══ SUPPLIED MATERIAL
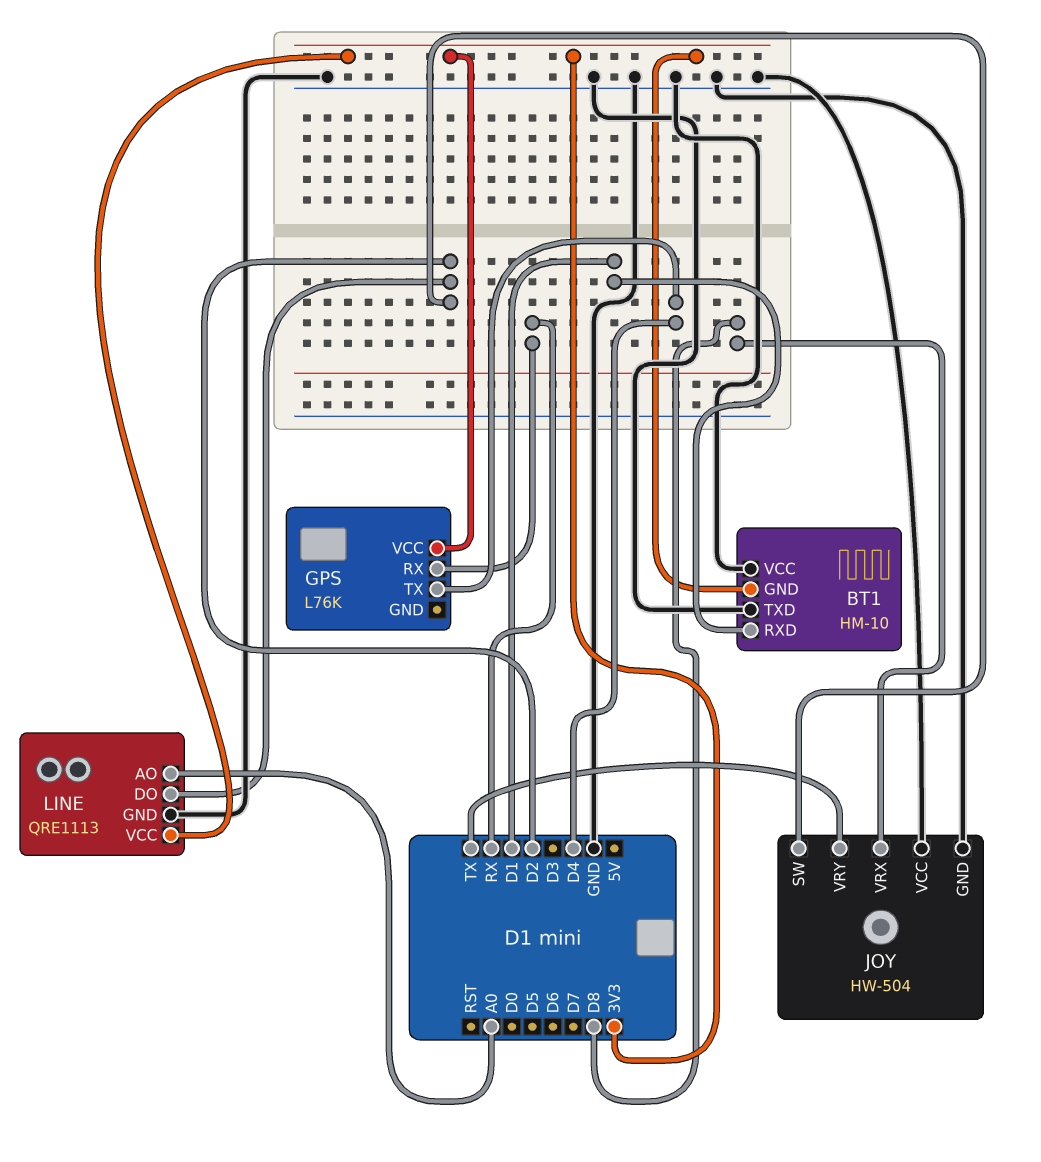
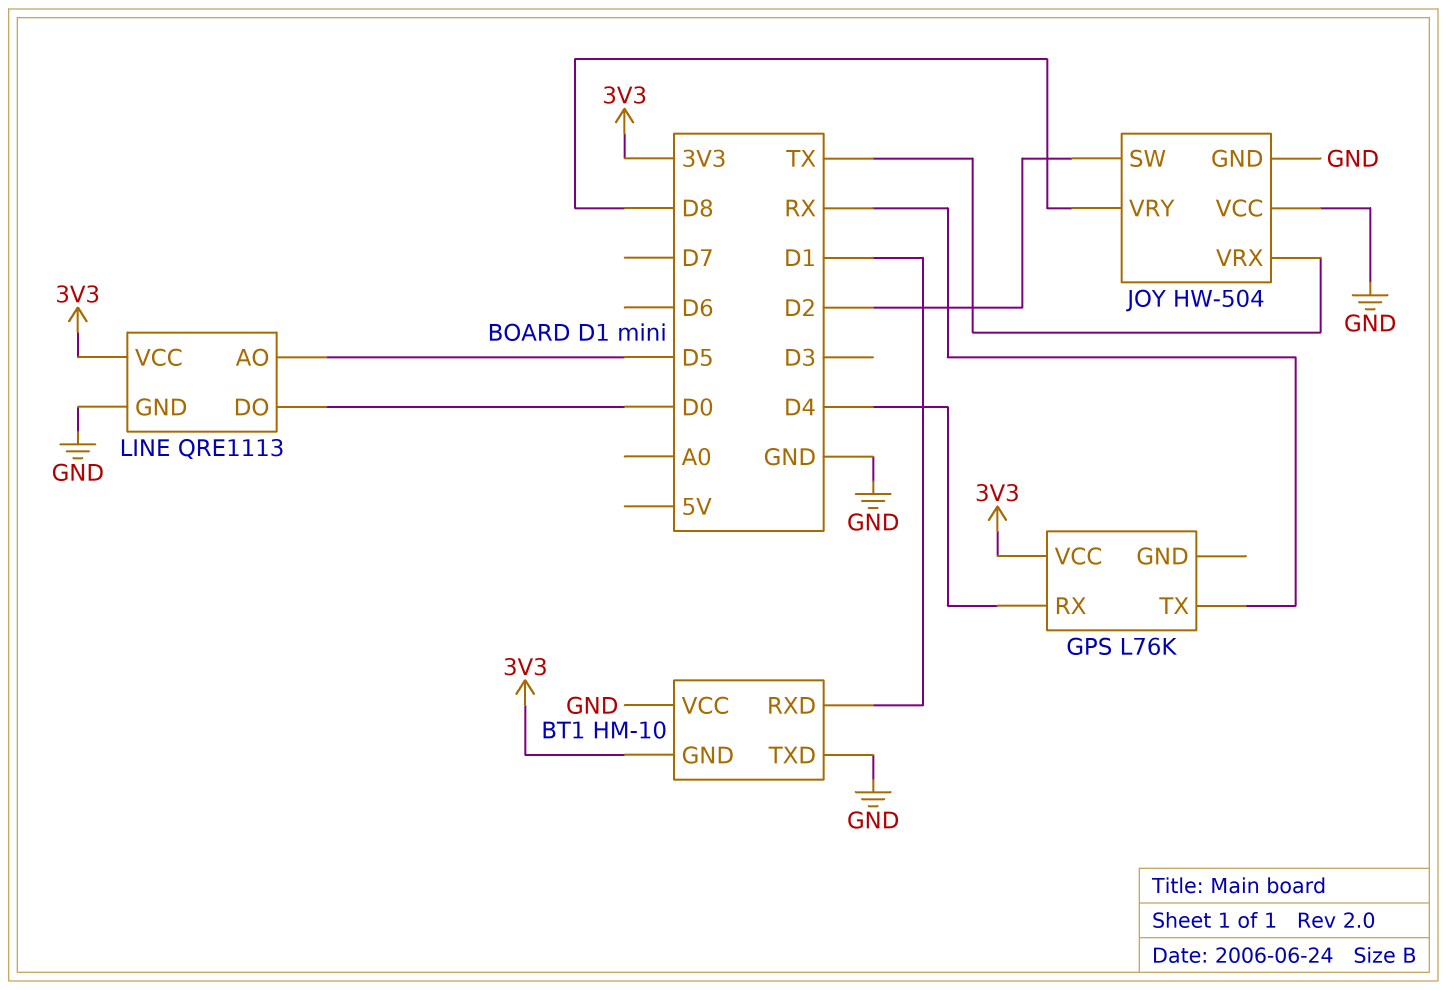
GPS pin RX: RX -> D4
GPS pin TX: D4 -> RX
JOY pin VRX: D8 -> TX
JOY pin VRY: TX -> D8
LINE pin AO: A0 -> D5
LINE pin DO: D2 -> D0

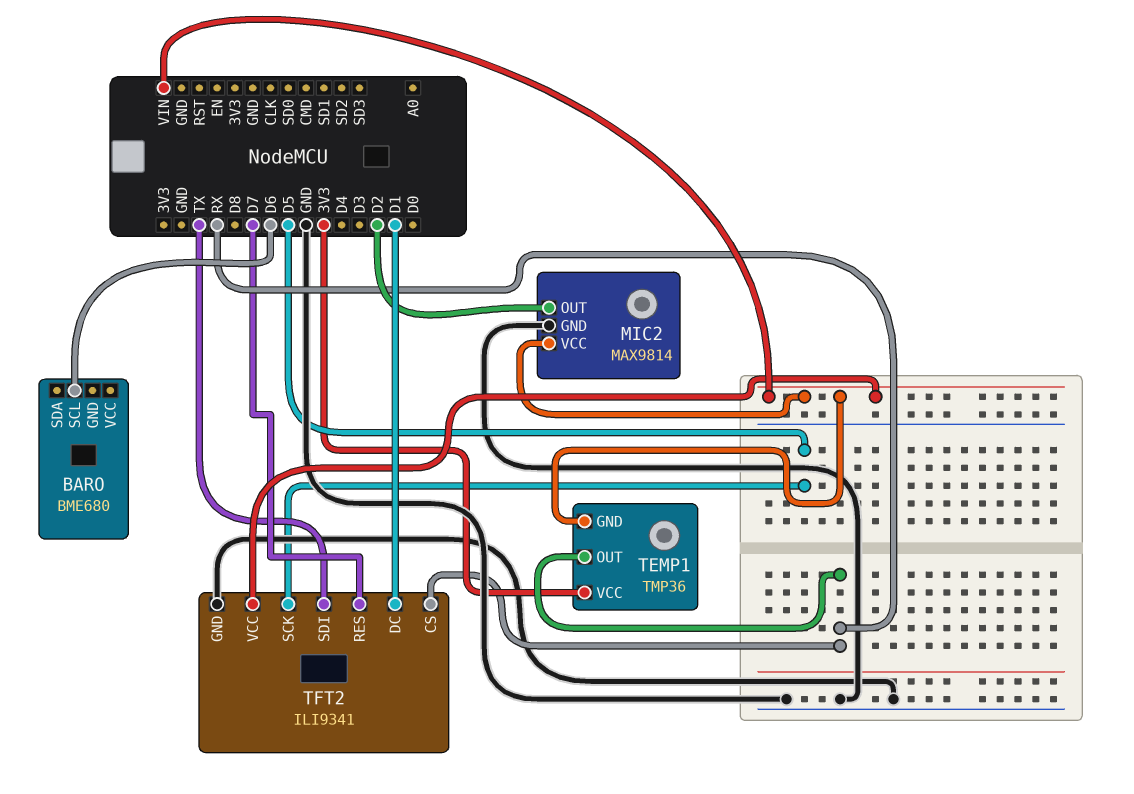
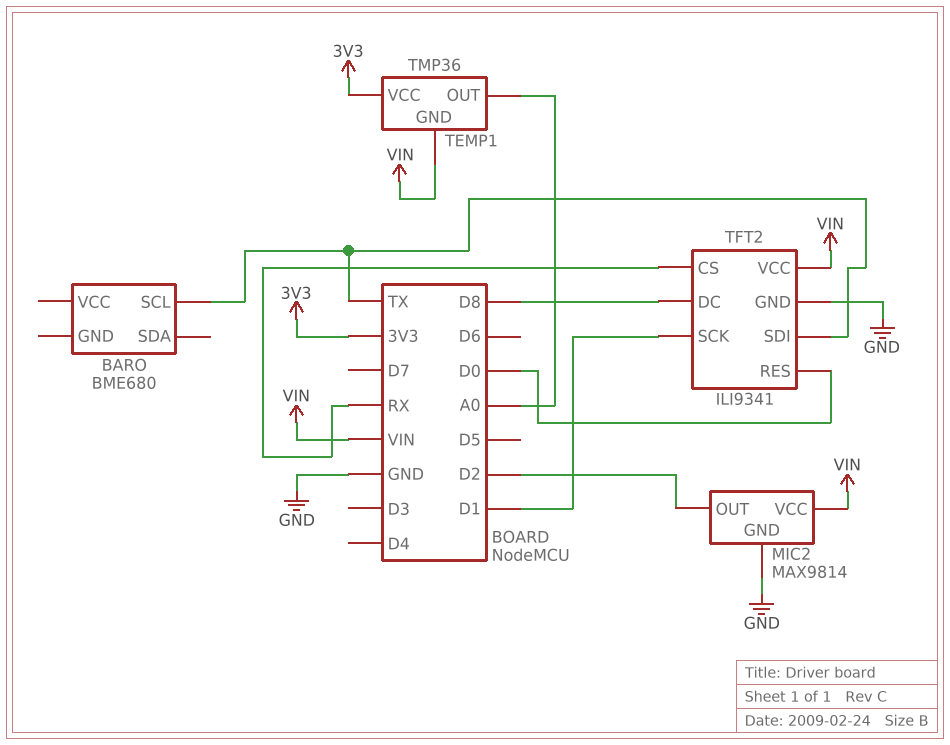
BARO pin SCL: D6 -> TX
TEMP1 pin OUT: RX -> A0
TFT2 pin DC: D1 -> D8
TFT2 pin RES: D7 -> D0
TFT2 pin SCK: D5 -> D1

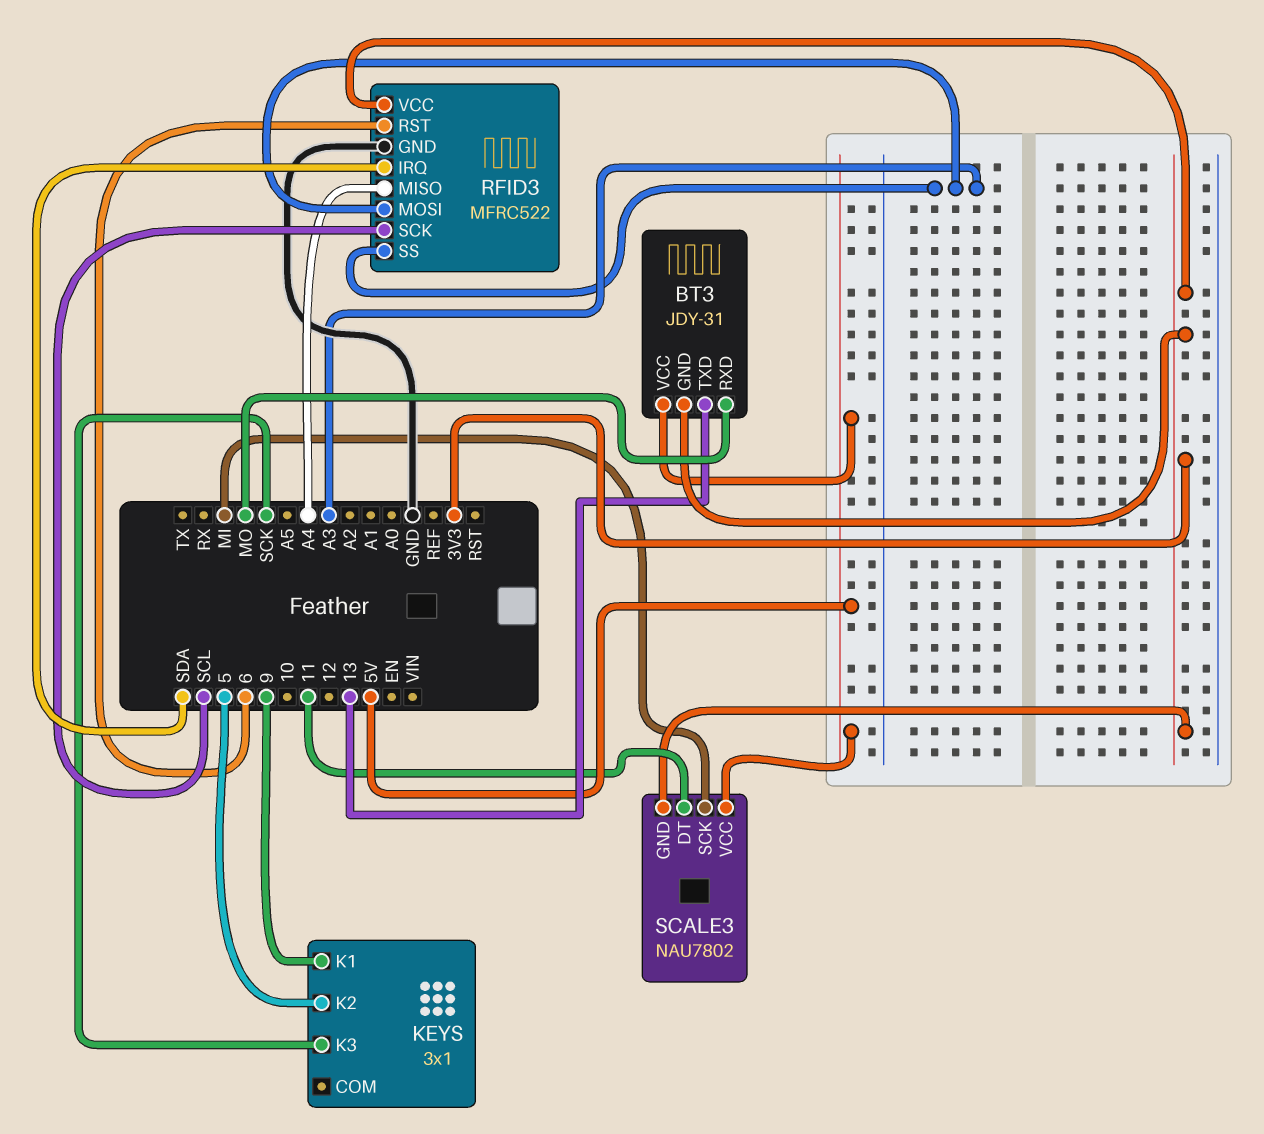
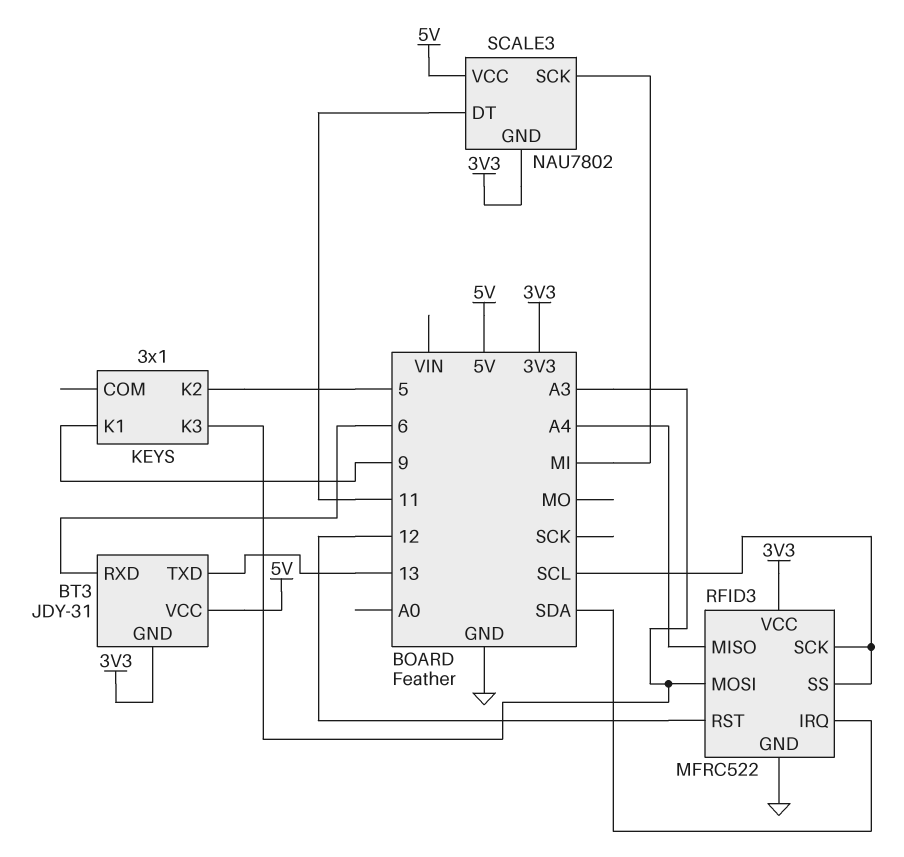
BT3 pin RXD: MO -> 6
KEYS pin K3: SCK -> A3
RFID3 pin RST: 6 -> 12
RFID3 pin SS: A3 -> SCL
════
PROBLEM DESCRIPTION>
Please set the data above down exactly, with the pictures removed.

TASK SOLUTION>
GPS pin RX: RX -> D4
GPS pin TX: D4 -> RX
JOY pin VRX: D8 -> TX
JOY pin VRY: TX -> D8
LINE pin AO: A0 -> D5
LINE pin DO: D2 -> D0

BARO pin SCL: D6 -> TX
TEMP1 pin OUT: RX -> A0
TFT2 pin DC: D1 -> D8
TFT2 pin RES: D7 -> D0
TFT2 pin SCK: D5 -> D1

BT3 pin RXD: MO -> 6
KEYS pin K3: SCK -> A3
RFID3 pin RST: 6 -> 12
RFID3 pin SS: A3 -> SCL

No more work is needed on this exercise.